▶ _THE TASK_
Retype, word for word, the line holding "SONAR pin VCC: 3V3 -> 5V" and every line below it to the end of the listing. Leave out the pictures.

▶ _THE DATA_
────────────────────────────────────────
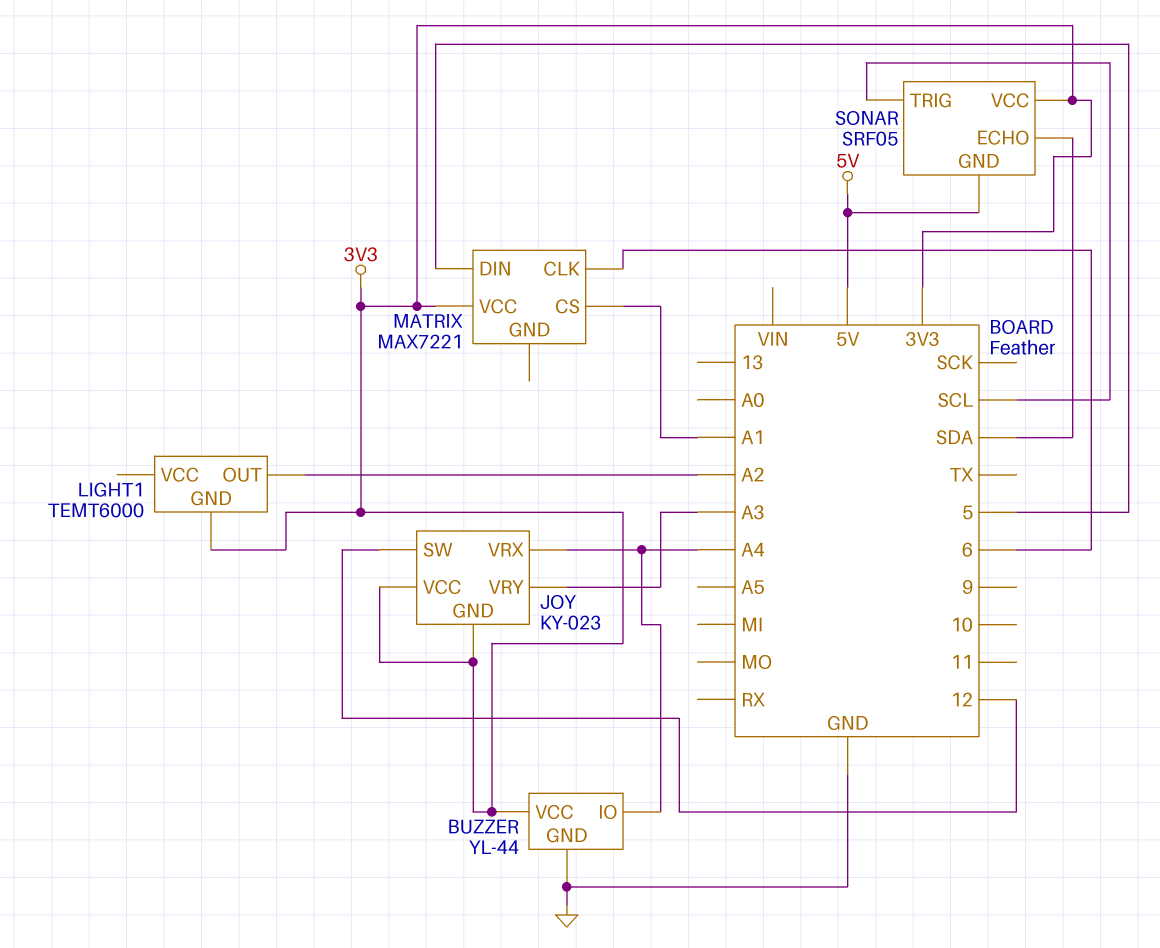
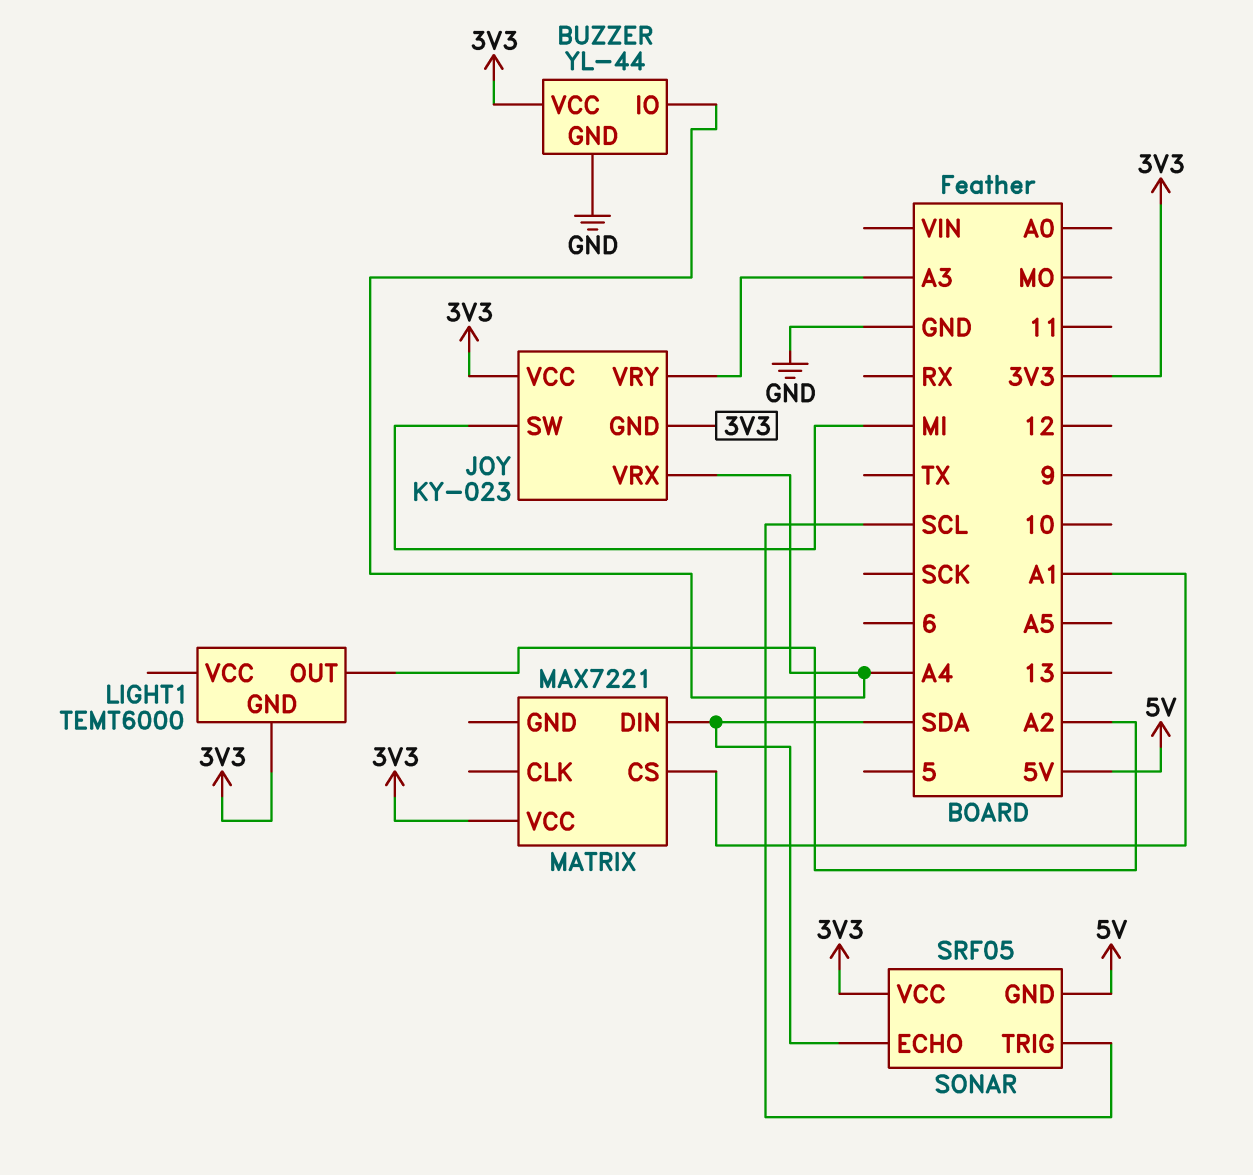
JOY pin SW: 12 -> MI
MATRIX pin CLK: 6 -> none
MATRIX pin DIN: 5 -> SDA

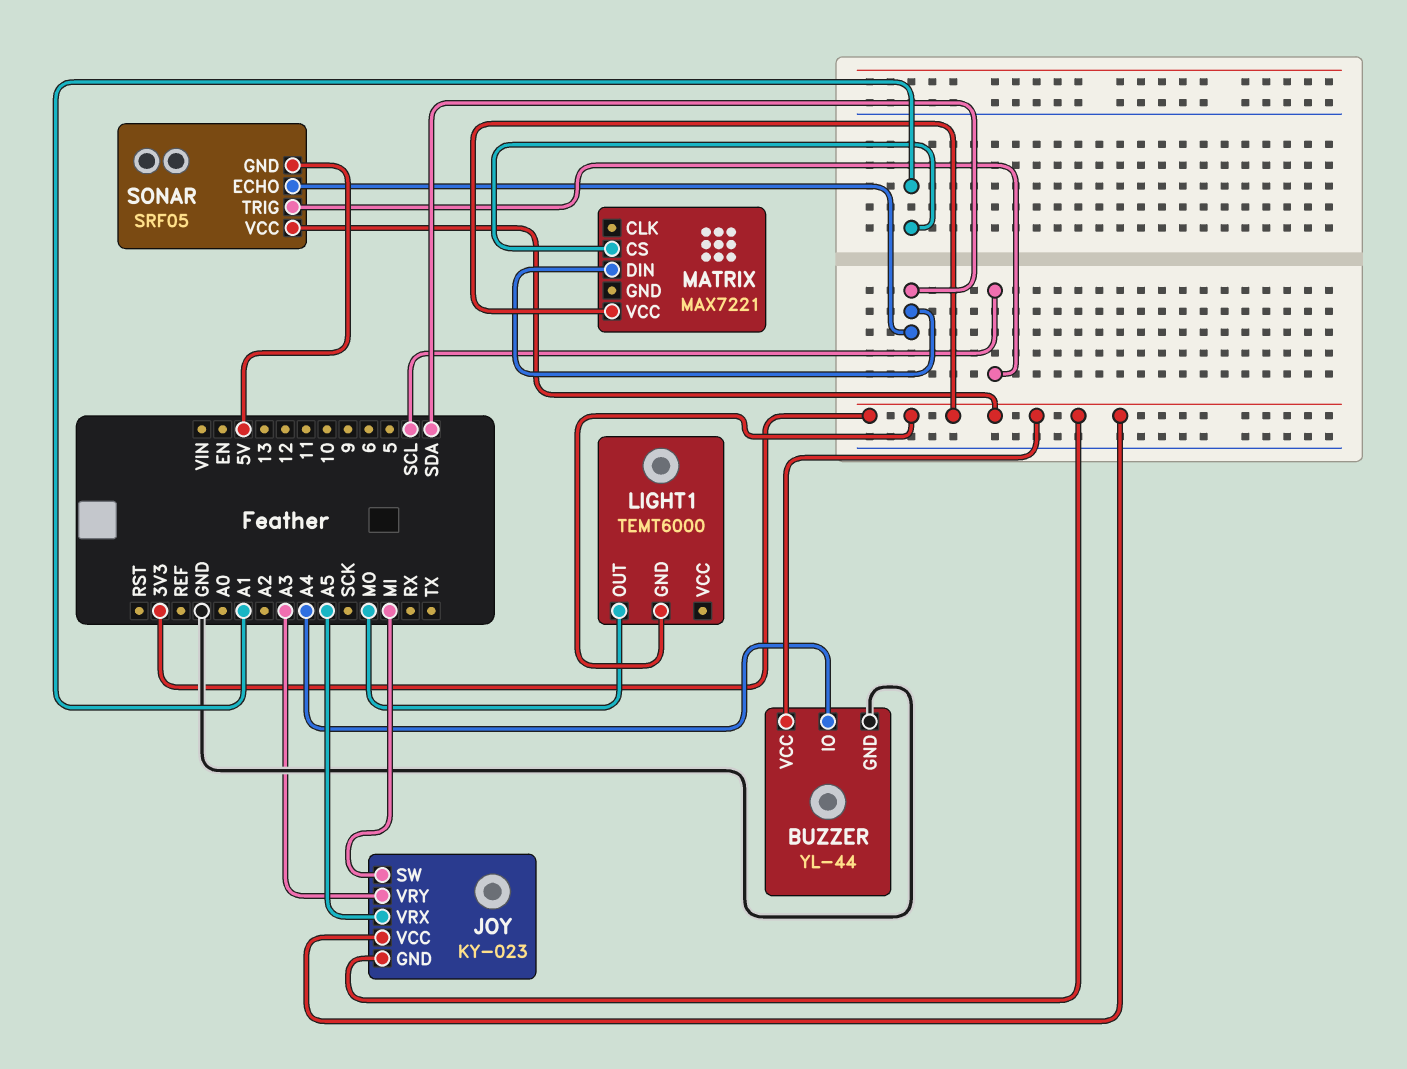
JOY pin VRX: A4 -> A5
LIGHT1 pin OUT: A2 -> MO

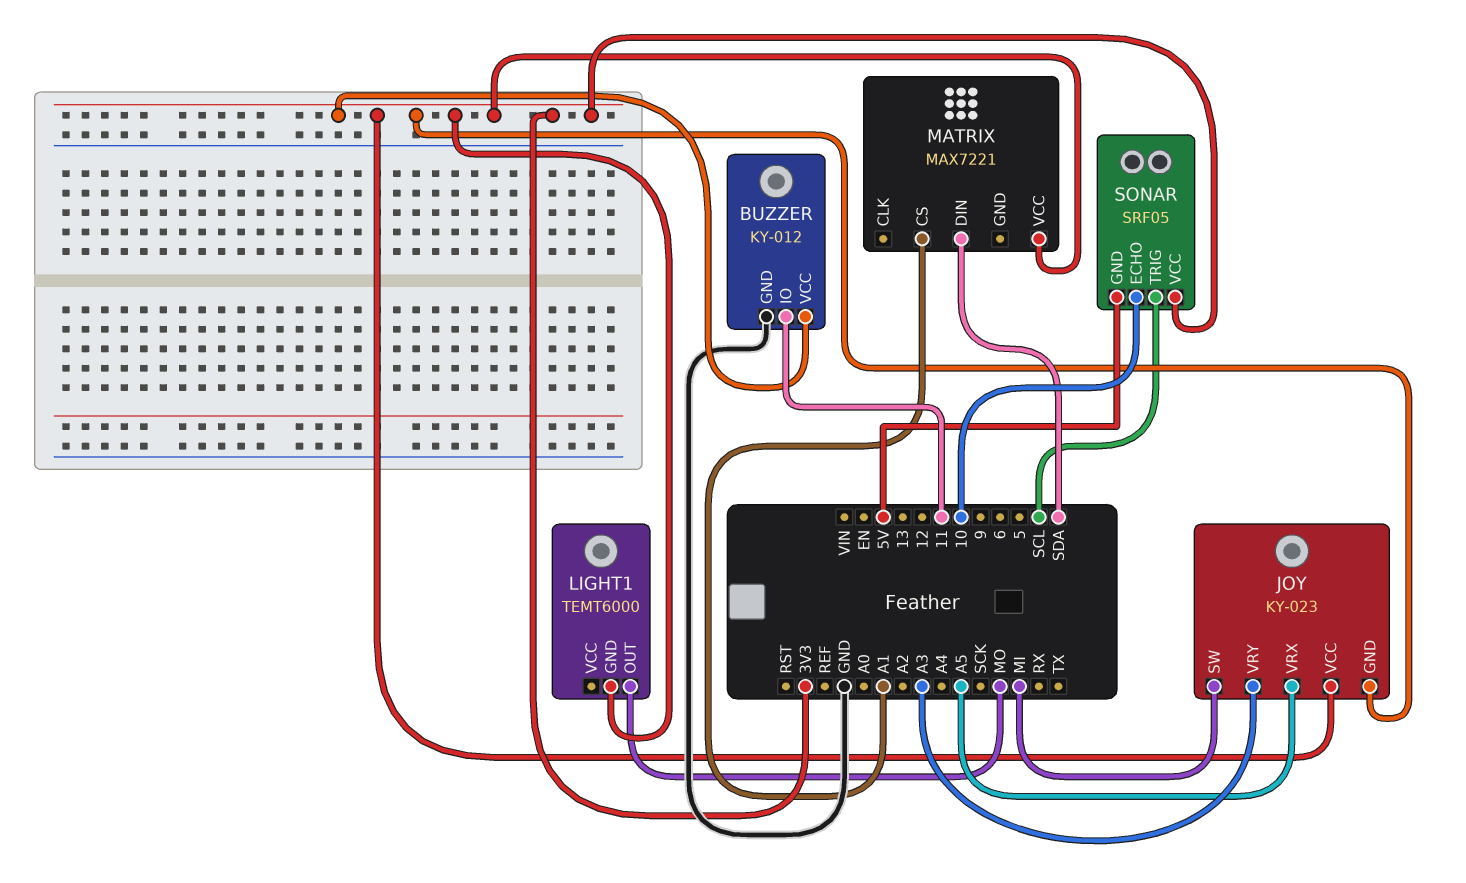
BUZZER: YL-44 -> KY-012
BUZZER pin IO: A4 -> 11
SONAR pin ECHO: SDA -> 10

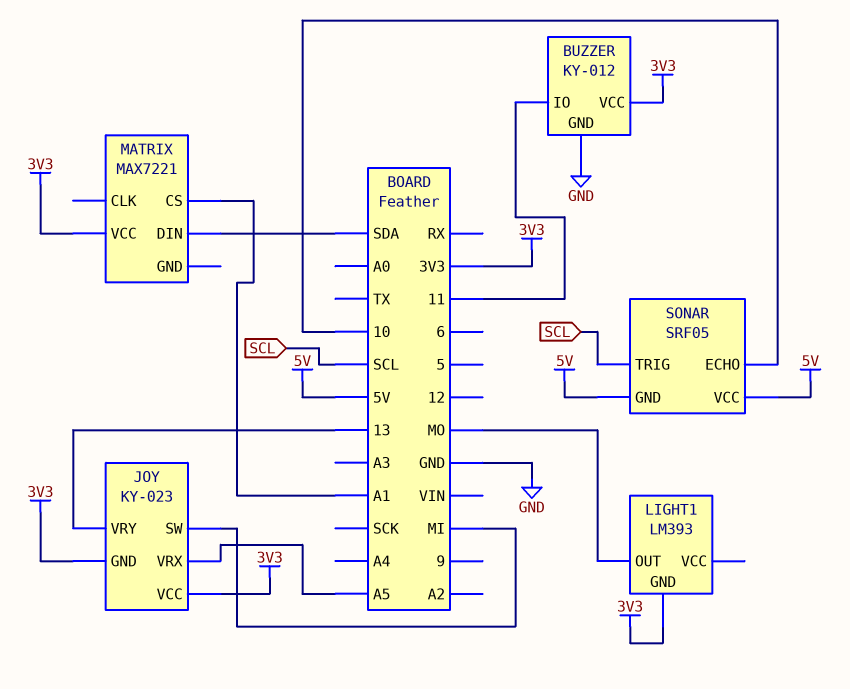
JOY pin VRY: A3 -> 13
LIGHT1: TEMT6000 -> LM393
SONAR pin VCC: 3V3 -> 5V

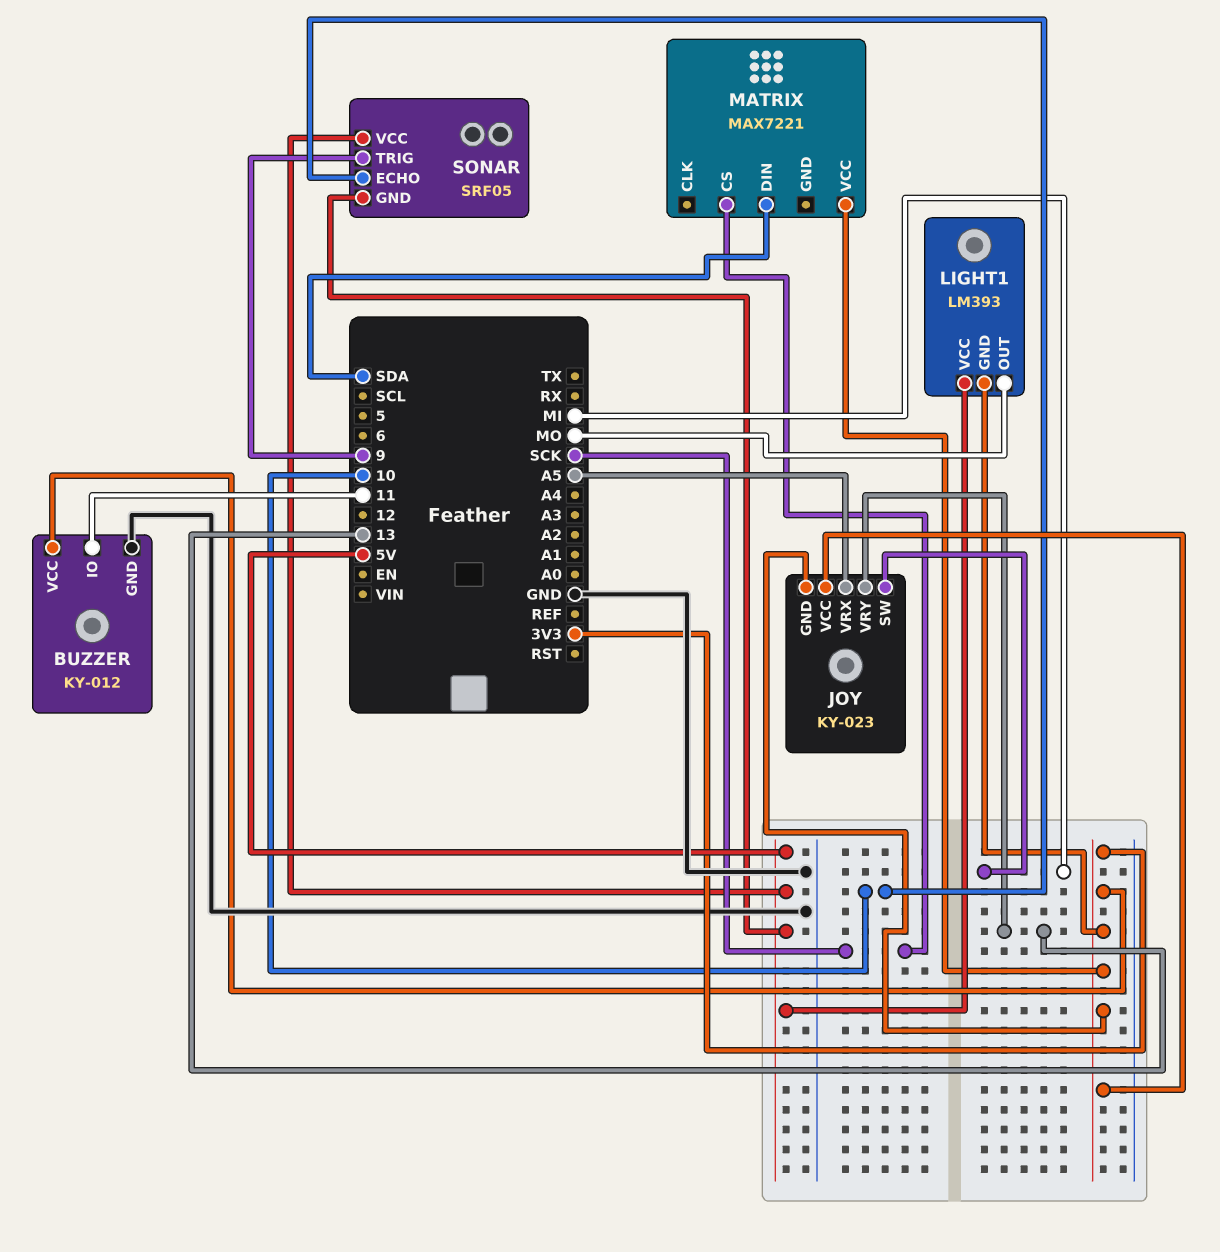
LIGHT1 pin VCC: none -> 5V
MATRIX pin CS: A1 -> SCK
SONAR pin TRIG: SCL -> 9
────────────────────────────────────────
▶ _SOLUTION TO THIS EXERCISE_
SONAR pin VCC: 3V3 -> 5V

LIGHT1 pin VCC: none -> 5V
MATRIX pin CS: A1 -> SCK
SONAR pin TRIG: SCL -> 9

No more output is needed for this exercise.